▸ **Exercise directions**
Each line below needs to be returned exactly. Skip any picture.

▸ **Provided material**
* * * * *
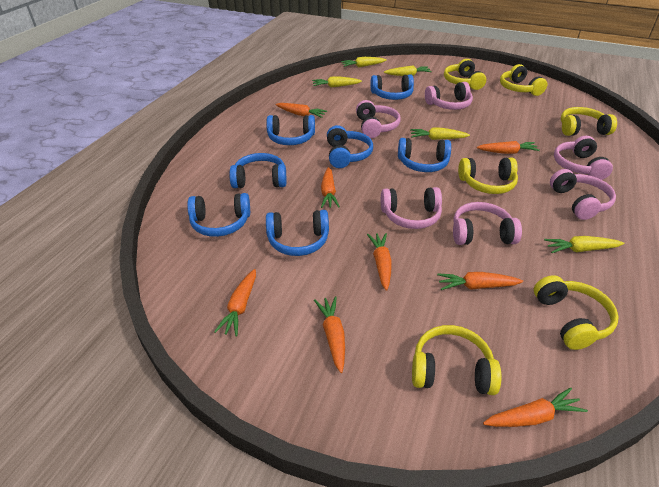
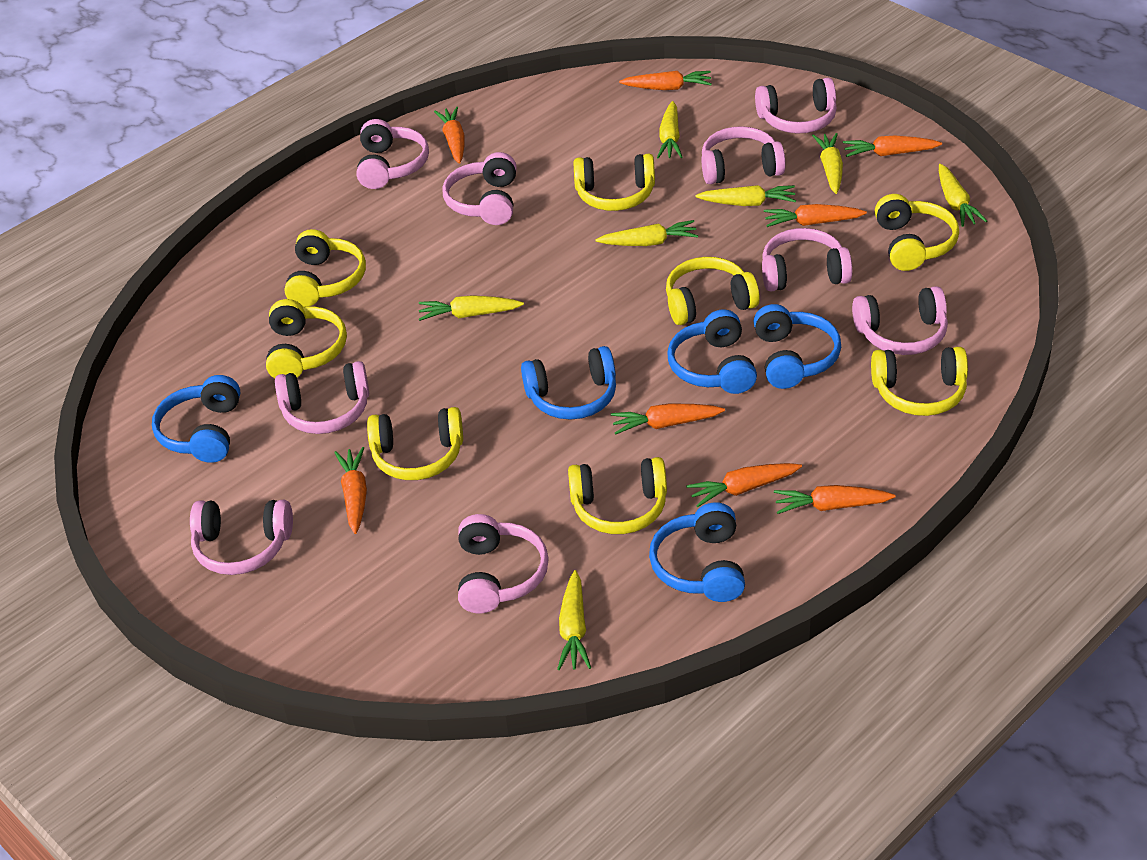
blue headphones: 7 -> 5
pink headphones: 6 -> 9
yellow carrot: 5 -> 7
yellow headphones: 6 -> 8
* * * * *
▸ **Solution below**
blue headphones: 7 -> 5
pink headphones: 6 -> 9
yellow carrot: 5 -> 7
yellow headphones: 6 -> 8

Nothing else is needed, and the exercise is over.